Exercise prompt
When you repeat the listing, keep every character as it is.

Data excerpts Start Marker

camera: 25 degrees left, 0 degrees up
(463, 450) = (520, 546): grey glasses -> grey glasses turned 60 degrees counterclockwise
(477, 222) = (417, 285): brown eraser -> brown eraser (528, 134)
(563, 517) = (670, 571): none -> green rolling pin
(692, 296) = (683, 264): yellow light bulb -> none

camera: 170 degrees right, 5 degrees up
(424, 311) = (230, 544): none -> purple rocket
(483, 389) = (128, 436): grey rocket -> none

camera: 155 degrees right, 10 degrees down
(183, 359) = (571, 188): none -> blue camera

Data excerpts End Marker

Your solution
camera: 25 degrees left, 0 degrees up
(463, 450) = (520, 546): grey glasses -> grey glasses turned 60 degrees counterclockwise
(477, 222) = (417, 285): brown eraser -> brown eraser (528, 134)
(563, 517) = (670, 571): none -> green rolling pin
(692, 296) = (683, 264): yellow light bulb -> none

camera: 170 degrees right, 5 degrees up
(424, 311) = (230, 544): none -> purple rocket
(483, 389) = (128, 436): grey rocket -> none

camera: 155 degrees right, 10 degrees down
(183, 359) = (571, 188): none -> blue camera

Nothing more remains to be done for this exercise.